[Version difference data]
>>>>

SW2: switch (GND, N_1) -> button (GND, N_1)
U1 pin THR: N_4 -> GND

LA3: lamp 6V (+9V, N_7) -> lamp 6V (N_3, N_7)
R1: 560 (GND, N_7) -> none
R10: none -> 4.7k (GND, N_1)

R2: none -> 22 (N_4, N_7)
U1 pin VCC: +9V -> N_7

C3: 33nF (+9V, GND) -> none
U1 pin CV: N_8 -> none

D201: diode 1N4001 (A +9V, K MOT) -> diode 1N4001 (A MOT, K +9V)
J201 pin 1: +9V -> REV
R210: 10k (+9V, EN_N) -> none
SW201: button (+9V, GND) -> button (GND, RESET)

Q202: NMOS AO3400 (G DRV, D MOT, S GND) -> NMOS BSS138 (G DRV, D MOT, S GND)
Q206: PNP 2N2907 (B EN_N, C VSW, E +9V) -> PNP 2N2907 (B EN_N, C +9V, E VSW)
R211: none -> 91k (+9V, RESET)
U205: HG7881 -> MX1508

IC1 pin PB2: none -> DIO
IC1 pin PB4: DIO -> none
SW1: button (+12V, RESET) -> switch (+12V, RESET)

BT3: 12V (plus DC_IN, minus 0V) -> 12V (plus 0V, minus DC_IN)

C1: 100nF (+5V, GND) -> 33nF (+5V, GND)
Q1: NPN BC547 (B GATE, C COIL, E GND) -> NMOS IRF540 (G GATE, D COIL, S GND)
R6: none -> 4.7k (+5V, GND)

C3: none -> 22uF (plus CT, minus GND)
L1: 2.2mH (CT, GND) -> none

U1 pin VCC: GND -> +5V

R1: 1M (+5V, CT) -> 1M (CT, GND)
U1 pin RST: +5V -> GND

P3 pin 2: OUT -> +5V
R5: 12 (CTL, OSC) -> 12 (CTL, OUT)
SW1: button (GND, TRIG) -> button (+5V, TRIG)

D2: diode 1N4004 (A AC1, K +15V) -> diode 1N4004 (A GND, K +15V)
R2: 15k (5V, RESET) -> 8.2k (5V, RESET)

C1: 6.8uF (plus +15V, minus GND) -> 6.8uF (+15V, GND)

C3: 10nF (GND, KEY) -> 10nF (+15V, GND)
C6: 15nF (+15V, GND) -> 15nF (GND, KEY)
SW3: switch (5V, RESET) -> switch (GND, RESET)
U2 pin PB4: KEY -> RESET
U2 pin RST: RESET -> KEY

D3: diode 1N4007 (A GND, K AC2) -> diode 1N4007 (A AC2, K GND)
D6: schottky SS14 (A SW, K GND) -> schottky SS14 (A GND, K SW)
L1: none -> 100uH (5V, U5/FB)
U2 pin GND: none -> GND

<<<<

An exact transcription of all the records is needed.

SW2: switch (GND, N_1) -> button (GND, N_1)
U1 pin THR: N_4 -> GND

LA3: lamp 6V (+9V, N_7) -> lamp 6V (N_3, N_7)
R1: 560 (GND, N_7) -> none
R10: none -> 4.7k (GND, N_1)

R2: none -> 22 (N_4, N_7)
U1 pin VCC: +9V -> N_7

C3: 33nF (+9V, GND) -> none
U1 pin CV: N_8 -> none

D201: diode 1N4001 (A +9V, K MOT) -> diode 1N4001 (A MOT, K +9V)
J201 pin 1: +9V -> REV
R210: 10k (+9V, EN_N) -> none
SW201: button (+9V, GND) -> button (GND, RESET)

Q202: NMOS AO3400 (G DRV, D MOT, S GND) -> NMOS BSS138 (G DRV, D MOT, S GND)
Q206: PNP 2N2907 (B EN_N, C VSW, E +9V) -> PNP 2N2907 (B EN_N, C +9V, E VSW)
R211: none -> 91k (+9V, RESET)
U205: HG7881 -> MX1508

IC1 pin PB2: none -> DIO
IC1 pin PB4: DIO -> none
SW1: button (+12V, RESET) -> switch (+12V, RESET)

BT3: 12V (plus DC_IN, minus 0V) -> 12V (plus 0V, minus DC_IN)

C1: 100nF (+5V, GND) -> 33nF (+5V, GND)
Q1: NPN BC547 (B GATE, C COIL, E GND) -> NMOS IRF540 (G GATE, D COIL, S GND)
R6: none -> 4.7k (+5V, GND)

C3: none -> 22uF (plus CT, minus GND)
L1: 2.2mH (CT, GND) -> none

U1 pin VCC: GND -> +5V

R1: 1M (+5V, CT) -> 1M (CT, GND)
U1 pin RST: +5V -> GND

P3 pin 2: OUT -> +5V
R5: 12 (CTL, OSC) -> 12 (CTL, OUT)
SW1: button (GND, TRIG) -> button (+5V, TRIG)

D2: diode 1N4004 (A AC1, K +15V) -> diode 1N4004 (A GND, K +15V)
R2: 15k (5V, RESET) -> 8.2k (5V, RESET)

C1: 6.8uF (plus +15V, minus GND) -> 6.8uF (+15V, GND)

C3: 10nF (GND, KEY) -> 10nF (+15V, GND)
C6: 15nF (+15V, GND) -> 15nF (GND, KEY)
SW3: switch (5V, RESET) -> switch (GND, RESET)
U2 pin PB4: KEY -> RESET
U2 pin RST: RESET -> KEY

D3: diode 1N4007 (A GND, K AC2) -> diode 1N4007 (A AC2, K GND)
D6: schottky SS14 (A SW, K GND) -> schottky SS14 (A GND, K SW)
L1: none -> 100uH (5V, U5/FB)
U2 pin GND: none -> GND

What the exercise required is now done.